ASSIGNMENT:
Which lines of the data below contain "blue"? Please show them all.

RECORDS PROVIDED:

■ ■ ■ ■

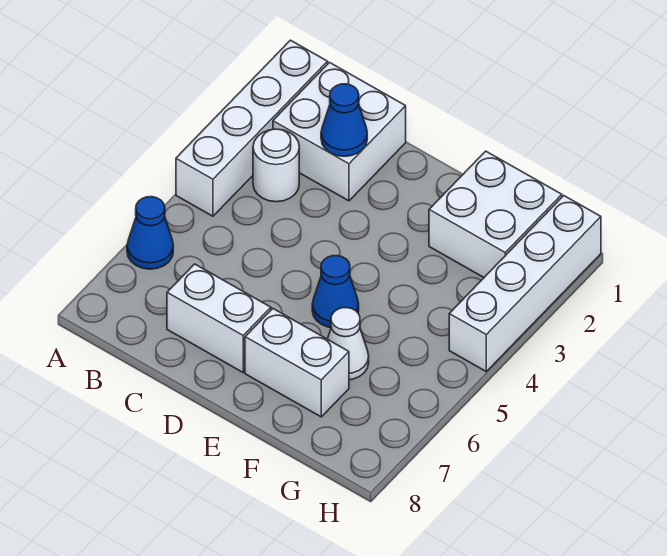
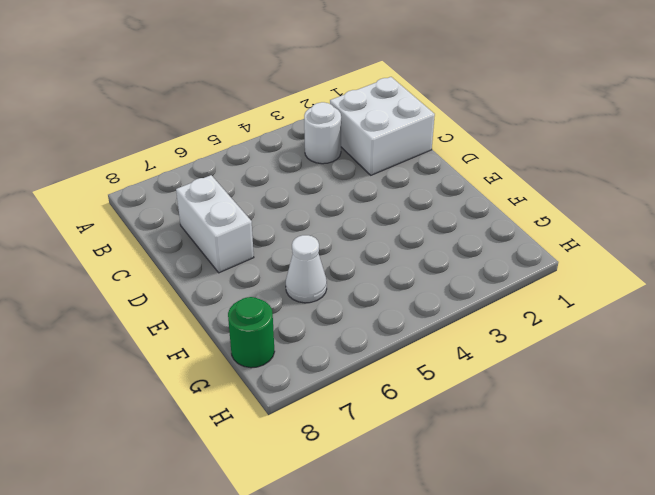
green round brick G8 level 1 -> none
none -> white brick A1:A4 level 1
none -> blue cone A6 level 1

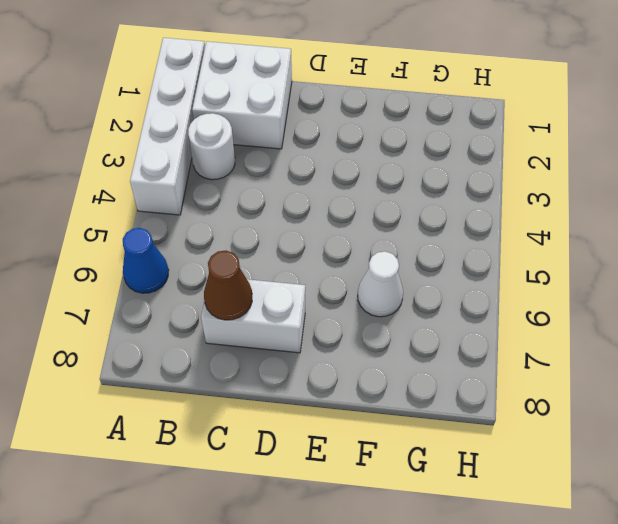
brown cone C7 level 2 -> none
none -> blue cone E5 level 1
none -> white brick E7:F7 level 1

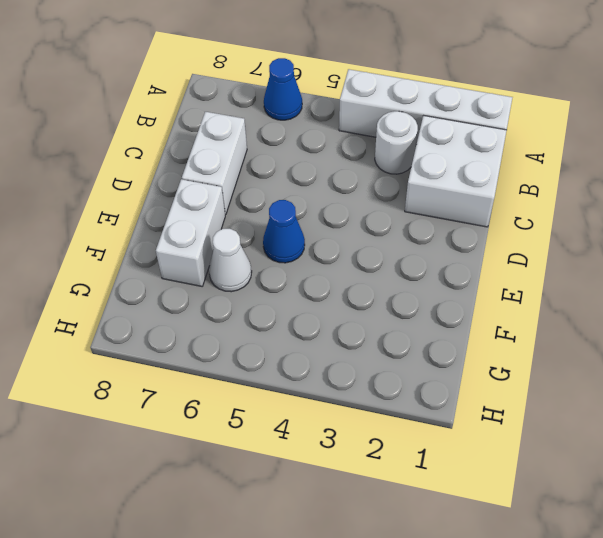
none -> white brick F1:G2 level 1
none -> white brick H1:H4 level 1

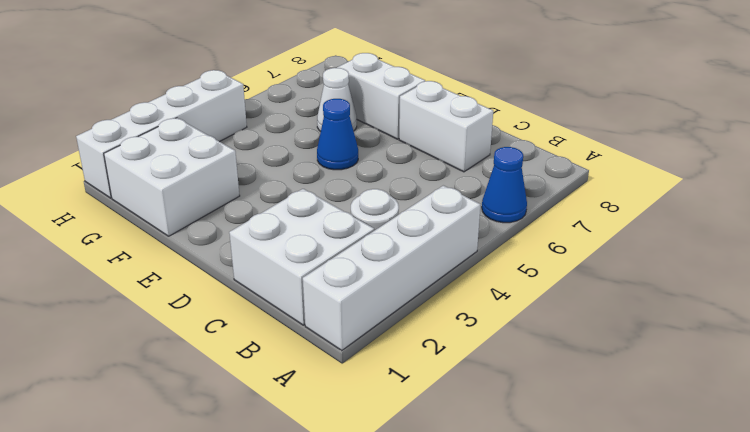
none -> blue cone C2 level 2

■ ■ ■ ■

REPLY:
none -> blue cone A6 level 1
none -> blue cone E5 level 1
none -> blue cone C2 level 2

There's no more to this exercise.